Shape transformation data:
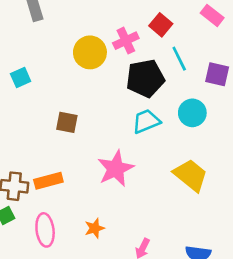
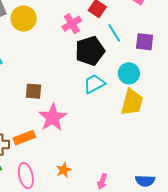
yellow circle: (90, 52) -> (24, 19), moved
pink star: (116, 169) -> (53, 117), moved
yellow trapezoid: (191, 175) -> (132, 102), moved, turned 72

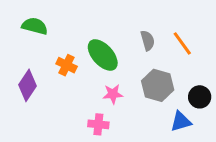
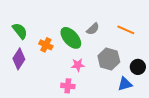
green semicircle: (35, 26) -> (20, 31), moved, turned 36
gray semicircle: (148, 41) -> (93, 29), moved, turned 64
orange line: (182, 43) -> (126, 30), turned -30

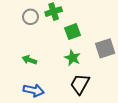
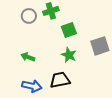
black trapezoid: (80, 84) -> (60, 80), moved, turned 50

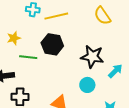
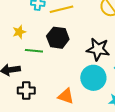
cyan circle: (87, 85) -> (93, 78), size x1.6

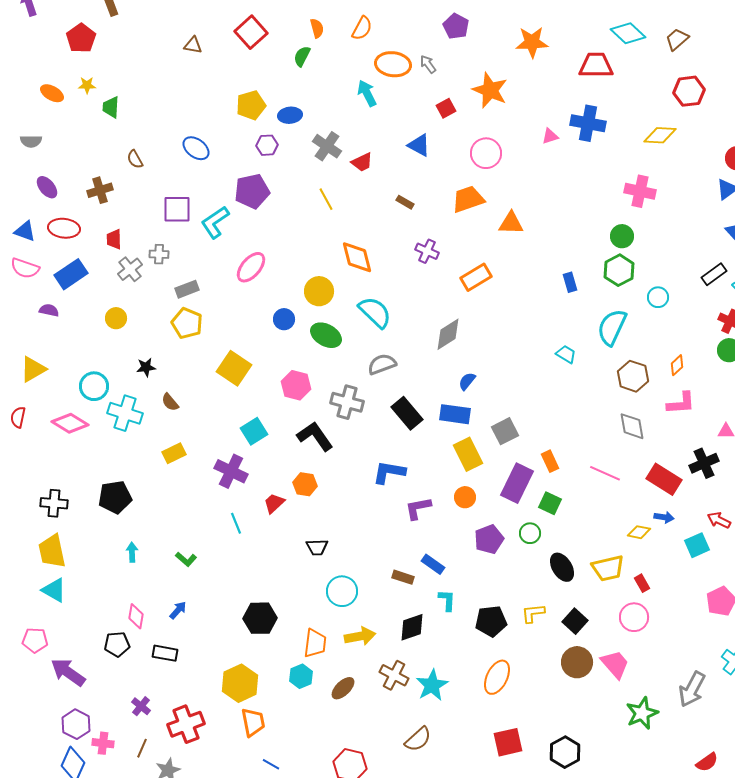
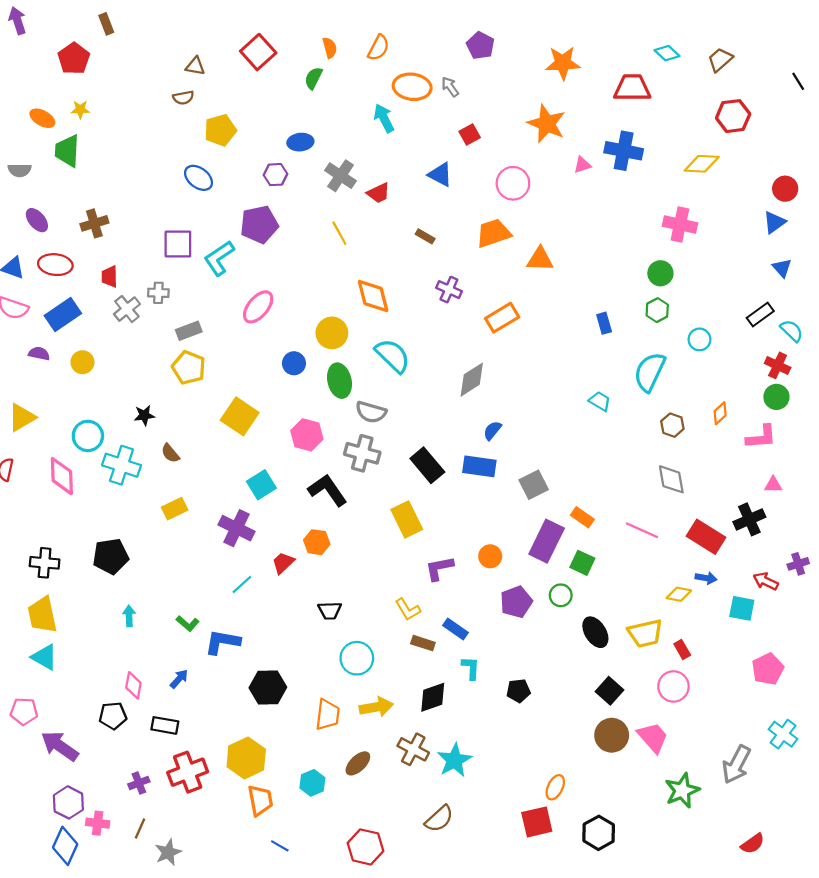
cyan diamond: (628, 33) -> (667, 53), size x0.7
orange star: (490, 90) -> (547, 124), moved
yellow pentagon: (251, 105) -> (220, 130), moved
green trapezoid: (111, 107) -> (67, 151), moved, size x1.4
brown semicircle: (135, 159) -> (183, 98), moved, turned -72
green hexagon: (619, 270) -> (657, 310), size x0.7
yellow circle: (116, 318) -> (82, 362), moved
green ellipse: (326, 335) -> (339, 381), turned 48
gray semicircle: (382, 364) -> (371, 412), moved, turned -144
brown hexagon: (633, 376) -> (672, 425), size x0.7
pink L-shape: (681, 403) -> (761, 437), moved
pink diamond: (70, 423) -> (62, 476), turned 57
yellow rectangle: (468, 454) -> (407, 519), moved
orange rectangle: (550, 461) -> (582, 517), turned -30
blue L-shape: (389, 472) -> (222, 642), moved
cyan line: (236, 523) -> (242, 584), turned 70
cyan square: (697, 545) -> (742, 608), turned 35
yellow L-shape: (533, 613) -> (408, 609), moved, turned -115
black pentagon: (491, 621) -> (518, 691), size x0.7
cyan hexagon: (301, 676) -> (312, 783), moved
orange ellipse: (497, 677) -> (555, 787), moved, size x0.7
purple cross: (141, 706) -> (139, 783), turned 30
red cross: (186, 724) -> (188, 772), moved

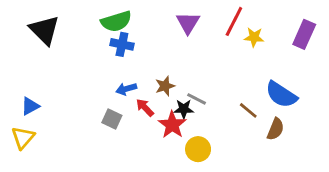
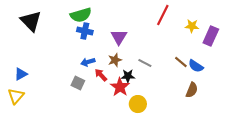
purple triangle: (188, 23) -> (119, 37), moved
purple rectangle: (304, 34) -> (211, 36), moved
yellow star: (254, 37) -> (192, 26), moved
blue semicircle: (281, 95) -> (196, 66), size x0.7
gray line: (197, 99) -> (145, 63), moved
brown line: (248, 110) -> (181, 62), moved

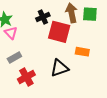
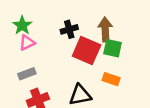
green square: (90, 14) -> (113, 48), moved
pink triangle: (11, 33) -> (27, 43), turned 40

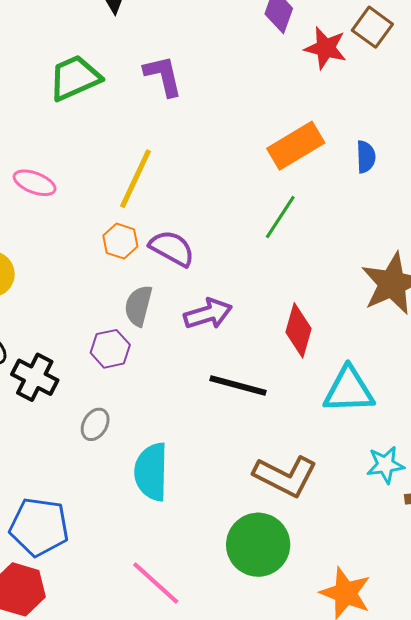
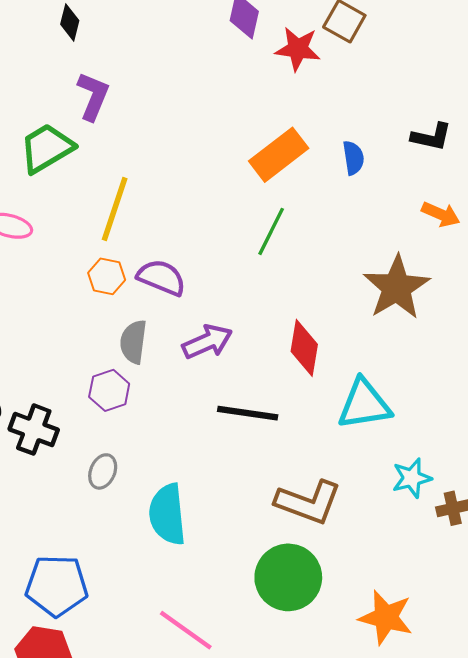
purple L-shape: (163, 76) -> (93, 96), moved, turned 42
green trapezoid: (75, 78) -> (47, 148), moved

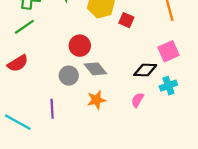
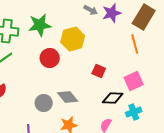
red square: (126, 20) -> (99, 71), moved
red circle: (80, 46) -> (50, 58), moved

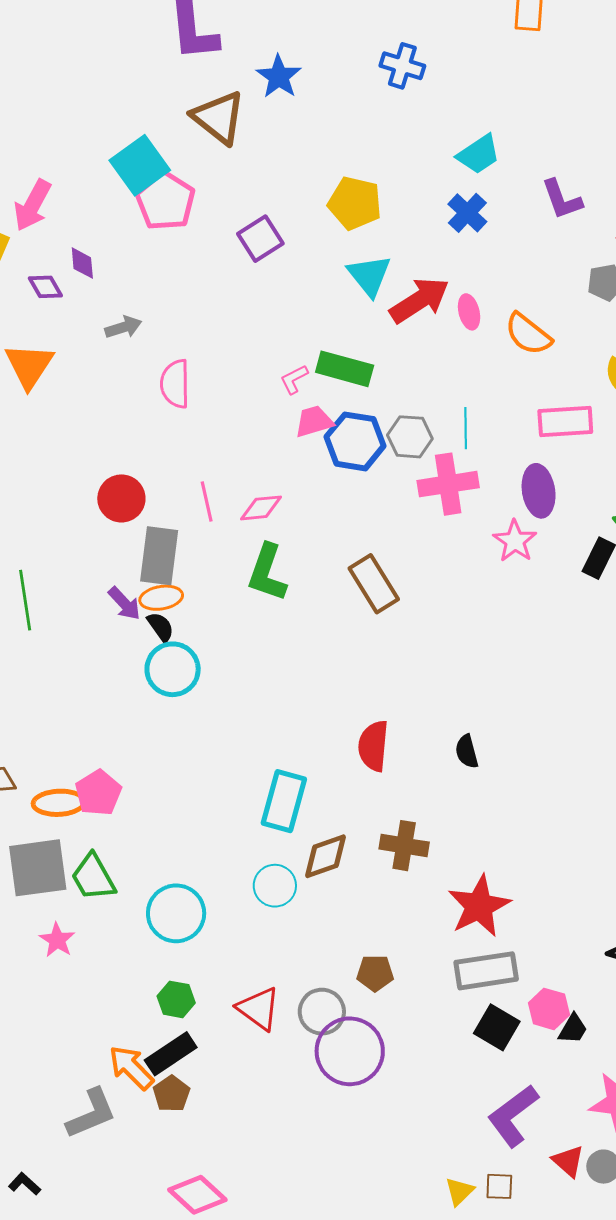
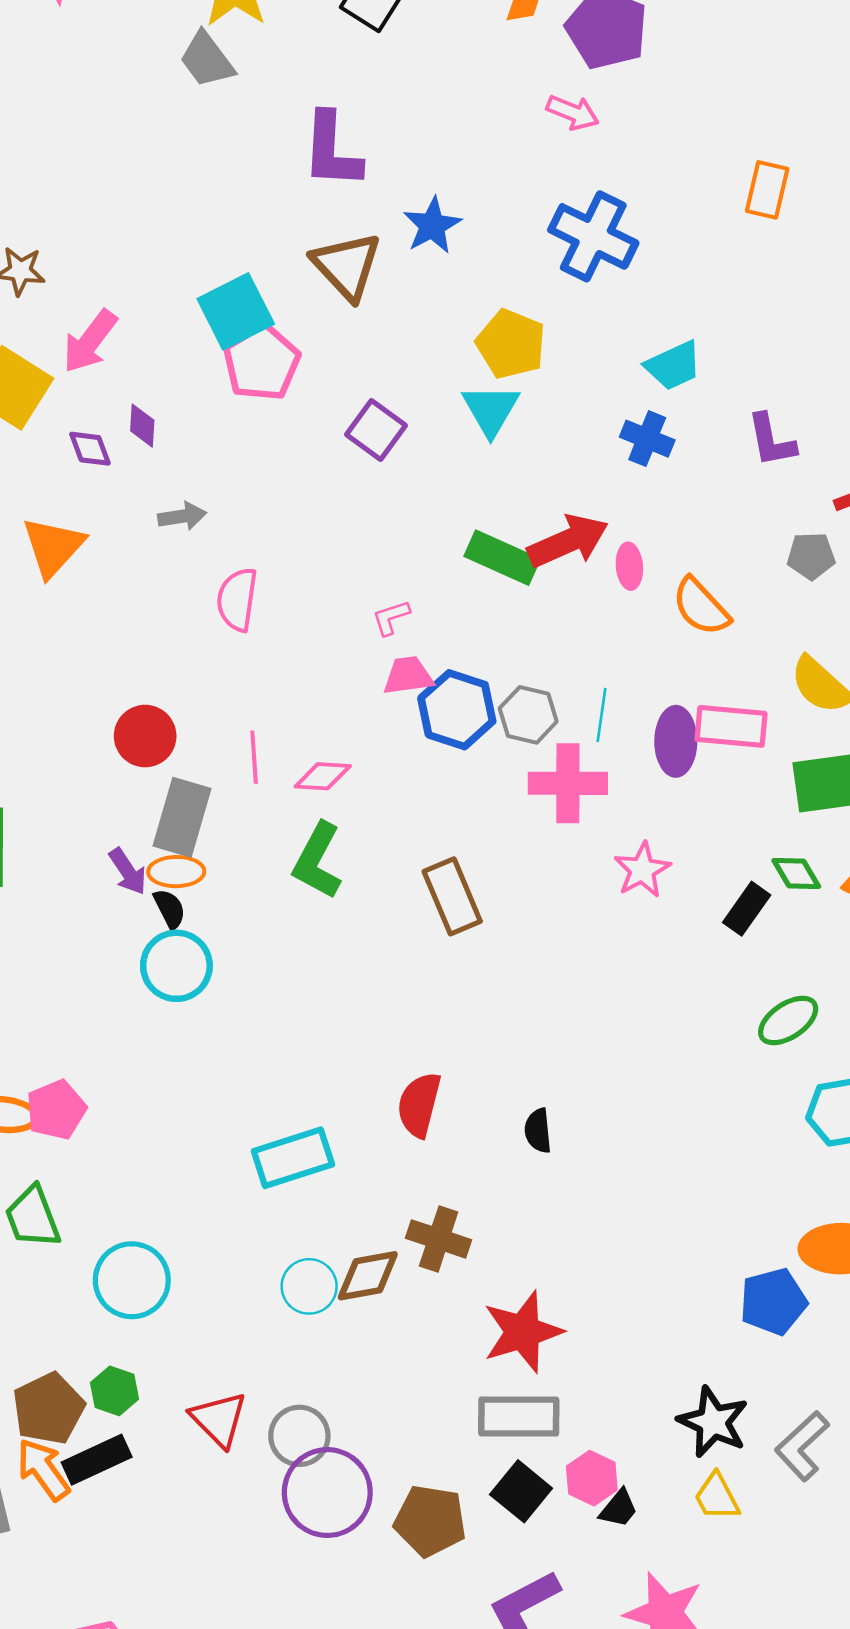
blue cross: (402, 66) -> (593, 236), size x1.5
yellow pentagon: (355, 203) -> (511, 344), moved
blue cross: (467, 213) -> (647, 439), turned -30
purple square: (260, 239) -> (376, 430), turned -30
cyan triangle: (369, 276) -> (491, 410), moved
green rectangle: (345, 369) -> (502, 558), moved
purple ellipse: (539, 491) -> (676, 741), moved
cyan rectangle: (284, 801) -> (293, 1158), turned 48
brown diamond: (326, 856) -> (368, 1276), moved
cyan circle: (275, 886) -> (309, 1286), moved
brown pentagon: (375, 973) -> (430, 1521), moved, size x1.5
brown pentagon: (172, 1094) -> (49, 1409), moved, size x1.5

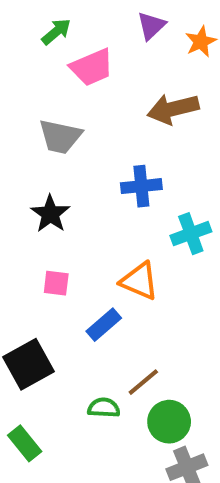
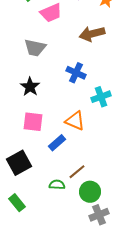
blue cross: (141, 186) -> (76, 73), turned 30
pink square: (56, 283) -> (33, 122), size x1.5

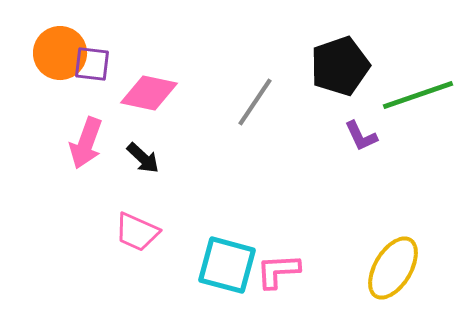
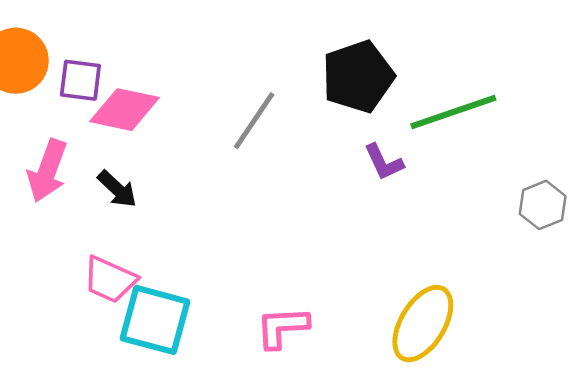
purple square: (92, 64) -> (80, 80), moved
cyan square: (227, 265) -> (155, 320), moved

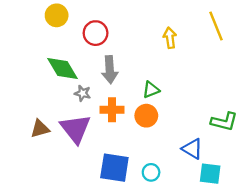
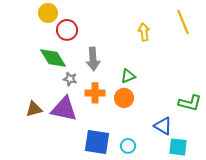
red circle: (96, 33) -> (67, 30), moved
purple triangle: (75, 129) -> (64, 109), turned -40

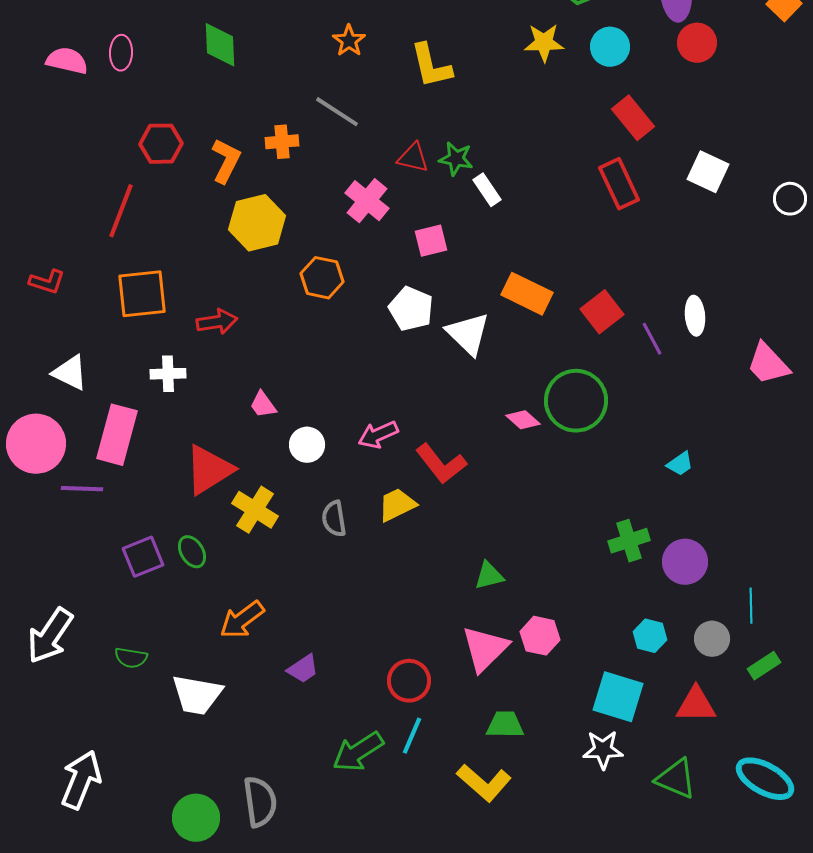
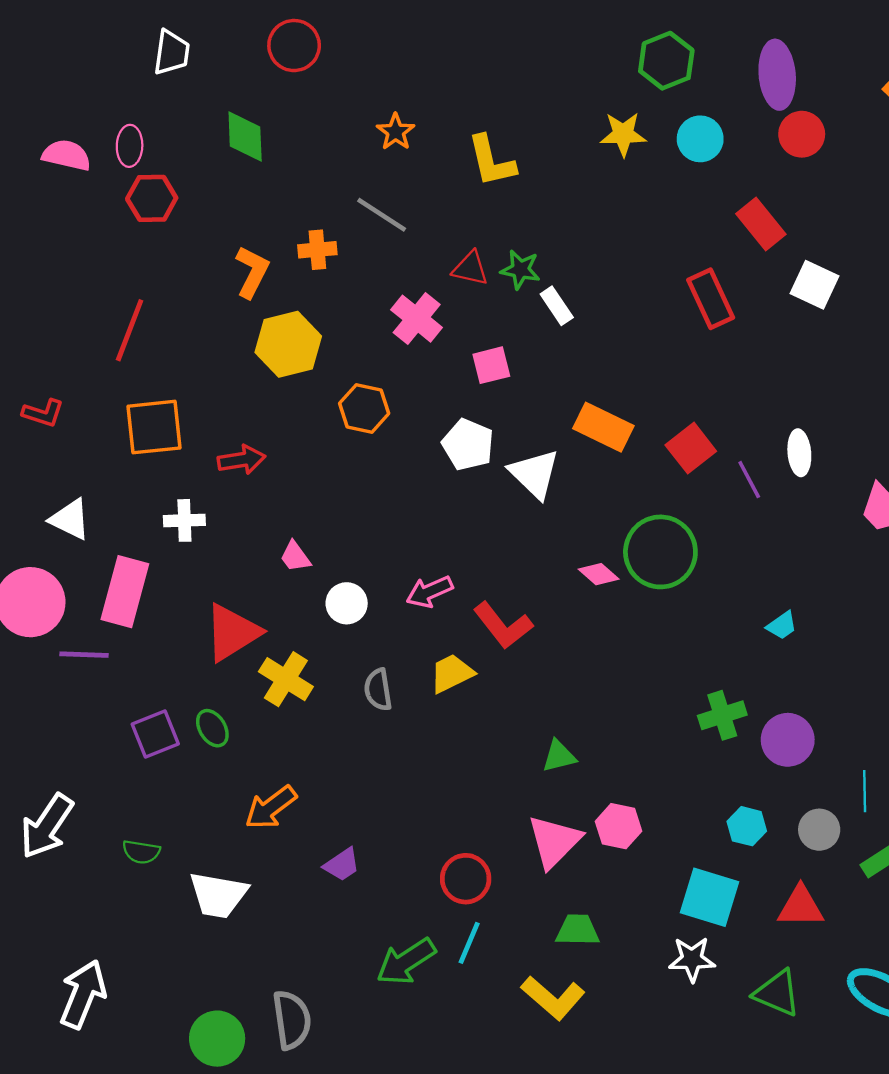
red rectangle: (633, 118) -> (761, 224), moved
red hexagon: (161, 144) -> (152, 198), moved

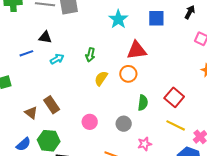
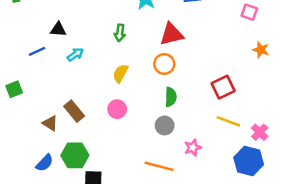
green arrow: (90, 55) -> (120, 33), moved
yellow semicircle: (101, 78) -> (120, 73), moved
red square: (174, 97) -> (223, 87), turned 30
green semicircle: (143, 103) -> (171, 97), moved
pink circle: (90, 122) -> (117, 109), moved

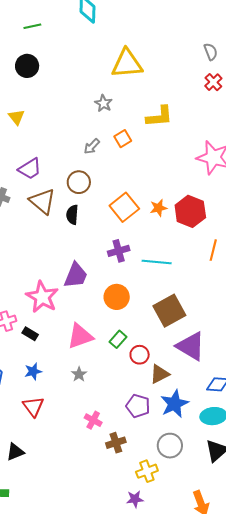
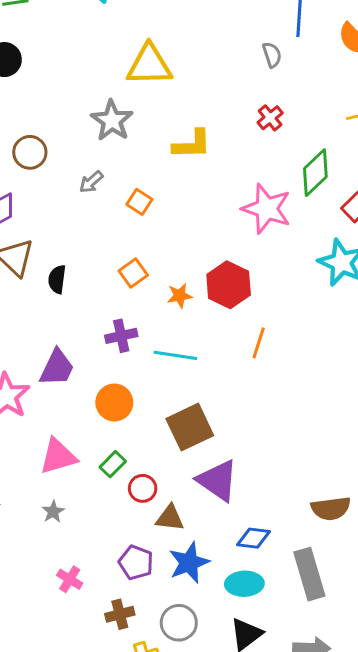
red cross: (213, 82) -> (270, 118), moved
gray star: (103, 103) -> (112, 121), size x1.6
orange square: (123, 139) -> (139, 202), moved, turned -30
brown circle: (79, 182) -> (30, 152), moved
orange square: (124, 207) -> (133, 273), size x0.7
orange star: (158, 208) -> (180, 296), moved
brown triangle: (160, 374) -> (170, 518), turned 30
brown cross: (116, 443) -> (120, 614), moved

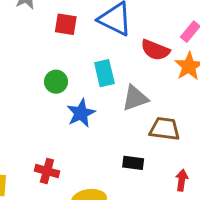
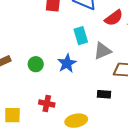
red semicircle: (155, 50) -> (114, 18), turned -54
green circle: (56, 82) -> (36, 64), moved

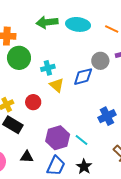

• **WHAT TO WORK ON**
Excerpt from the records above: set down only the lines from the one that contains "yellow circle: (116, 318) -> (82, 362), moved" through the one that contains "blue cross: (402, 66)", inclusive, word for word. Pictures stay out.

• **TASK RESPONSE**
yellow circle: (116, 318) -> (82, 362), moved
green ellipse: (326, 335) -> (339, 381), turned 48
gray semicircle: (382, 364) -> (371, 412), moved, turned -144
brown hexagon: (633, 376) -> (672, 425), size x0.7
pink L-shape: (681, 403) -> (761, 437), moved
pink diamond: (70, 423) -> (62, 476), turned 57
yellow rectangle: (468, 454) -> (407, 519), moved
orange rectangle: (550, 461) -> (582, 517), turned -30
blue L-shape: (389, 472) -> (222, 642), moved
cyan line: (236, 523) -> (242, 584), turned 70
cyan square: (697, 545) -> (742, 608), turned 35
yellow L-shape: (533, 613) -> (408, 609), moved, turned -115
black pentagon: (491, 621) -> (518, 691), size x0.7
cyan hexagon: (301, 676) -> (312, 783), moved
orange ellipse: (497, 677) -> (555, 787), moved, size x0.7
purple cross: (141, 706) -> (139, 783), turned 30
red cross: (186, 724) -> (188, 772), moved

purple triangle: (188, 23) -> (119, 37), moved
purple rectangle: (304, 34) -> (211, 36), moved
yellow star: (254, 37) -> (192, 26), moved
blue semicircle: (281, 95) -> (196, 66), size x0.7
gray line: (197, 99) -> (145, 63), moved
brown line: (248, 110) -> (181, 62), moved

green square: (90, 14) -> (113, 48), moved
pink triangle: (11, 33) -> (27, 43), turned 40

purple L-shape: (163, 76) -> (93, 96), moved, turned 42
green trapezoid: (75, 78) -> (47, 148), moved

red square: (126, 20) -> (99, 71), moved
red circle: (80, 46) -> (50, 58), moved

blue cross: (402, 66) -> (593, 236), size x1.5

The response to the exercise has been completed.